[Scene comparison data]
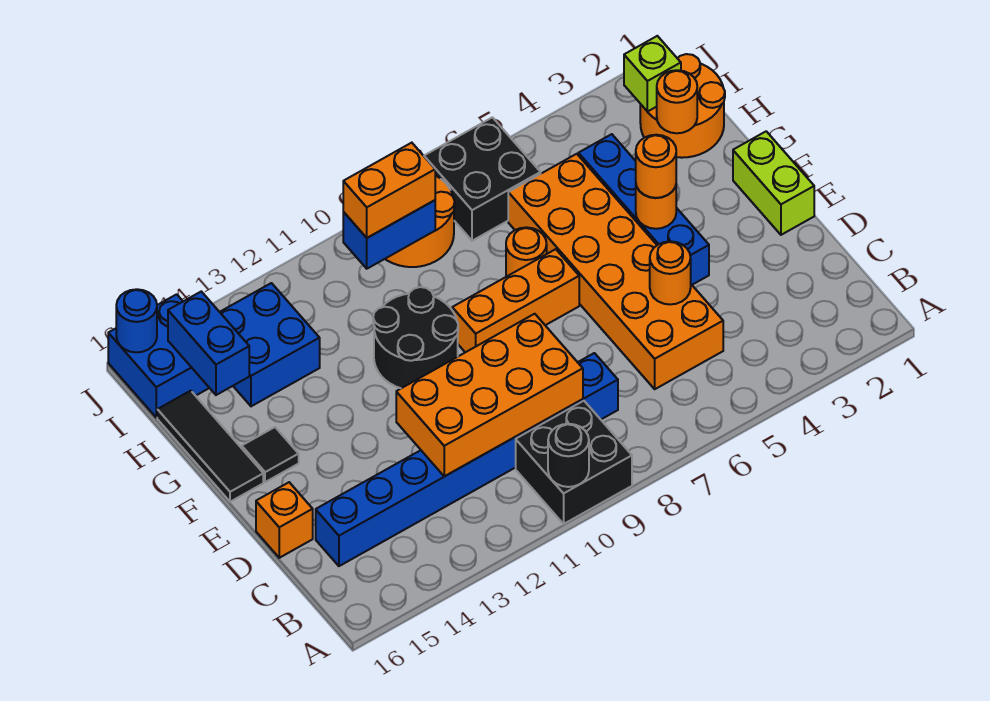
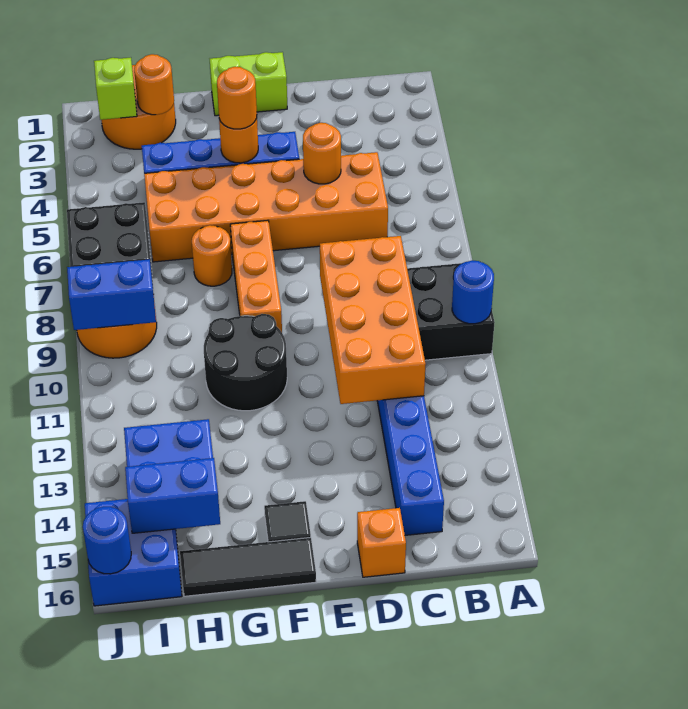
black round brick A10 level 2 -> blue round brick A10 level 2
blue brick I9:I10 level 2 -> blue brick I9:J9 level 2
orange brick I9:I10 level 3 -> none

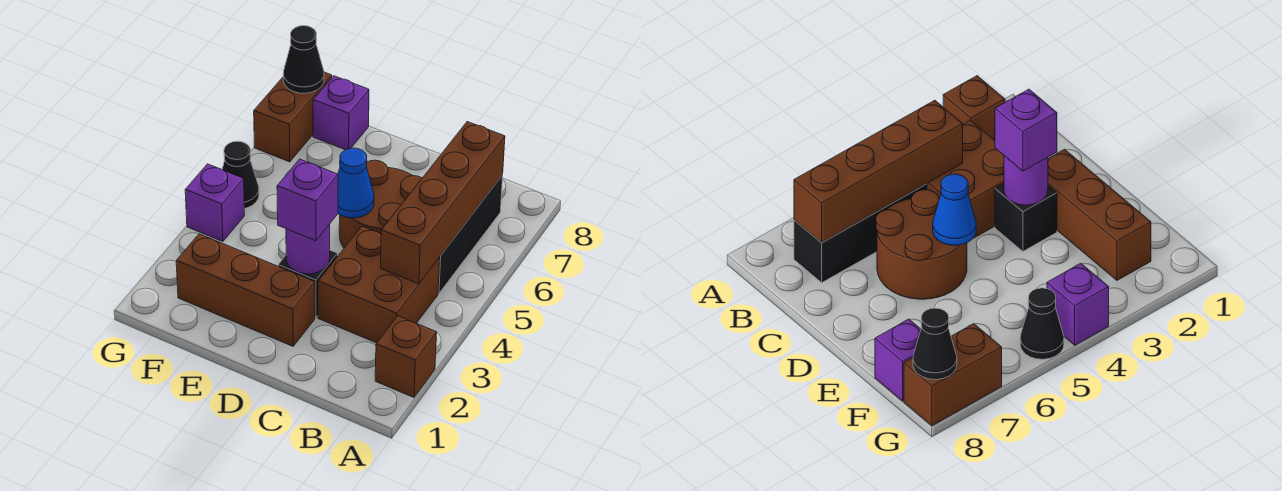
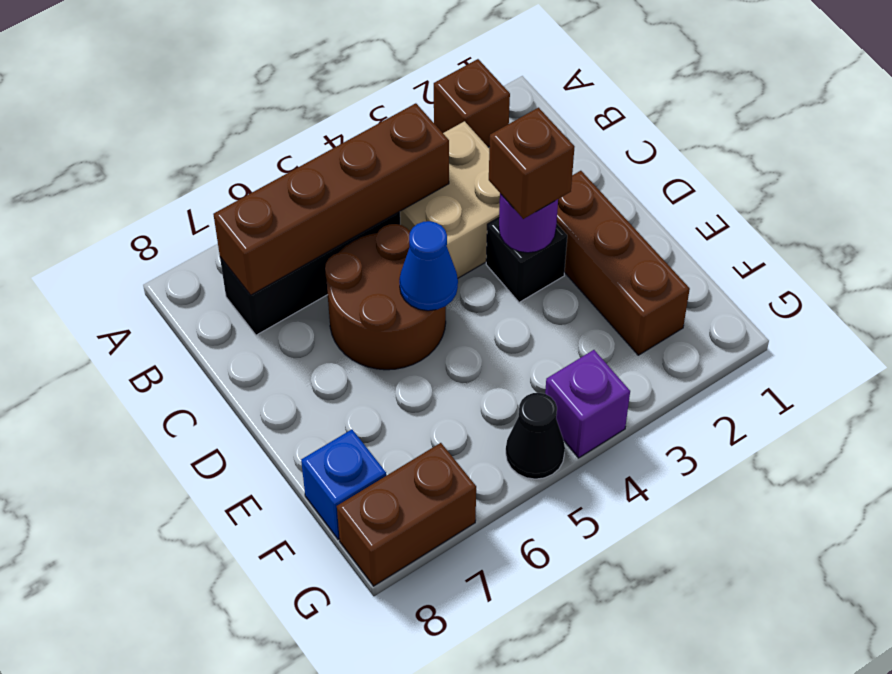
brown brick B3:C4 level 1 -> tan brick B3:C4 level 1
purple brick D3 level 3 -> brown brick D3 level 3
purple brick F8 level 1 -> blue brick F8 level 1
black cone G8 level 2 -> none

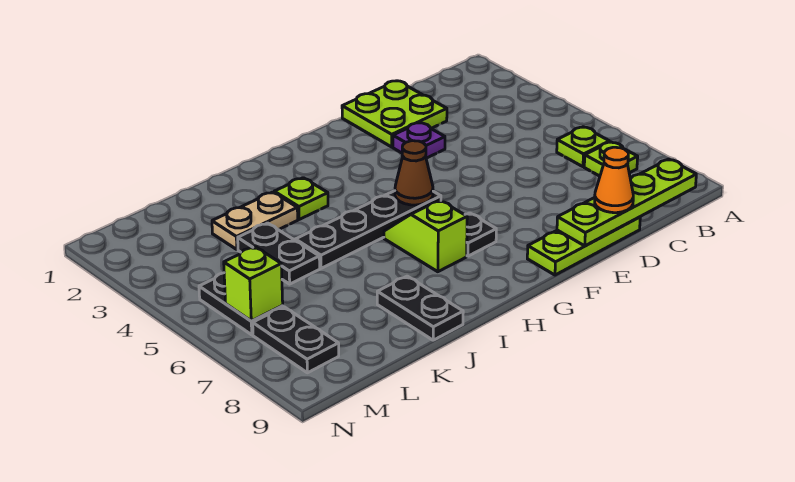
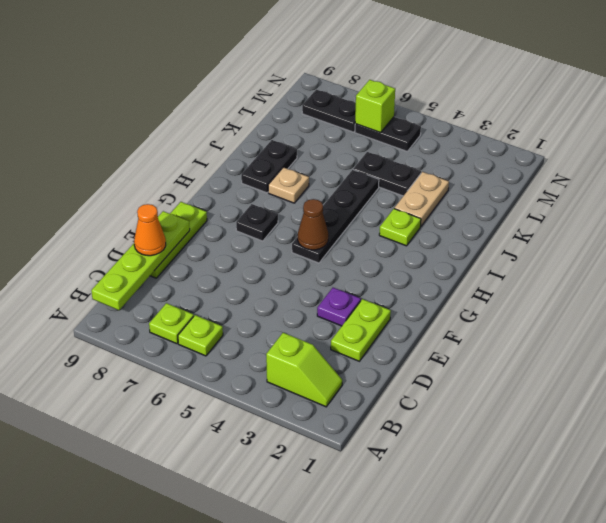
lime plate D1:E2 level 1 -> lime plate D2:E2 level 1
lime slope H6:H7 level 1 top 7 -> lime slope B2:B3 level 1 top 3
none -> tan plate I7 level 1
black plate J8:J9 level 1 -> black plate I8:J8 level 1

● Your instructions: Extract exactly the lines between the line containing "none -> tan plate I7 level 1" and the end of the data, including both.

● Result:
none -> tan plate I7 level 1
black plate J8:J9 level 1 -> black plate I8:J8 level 1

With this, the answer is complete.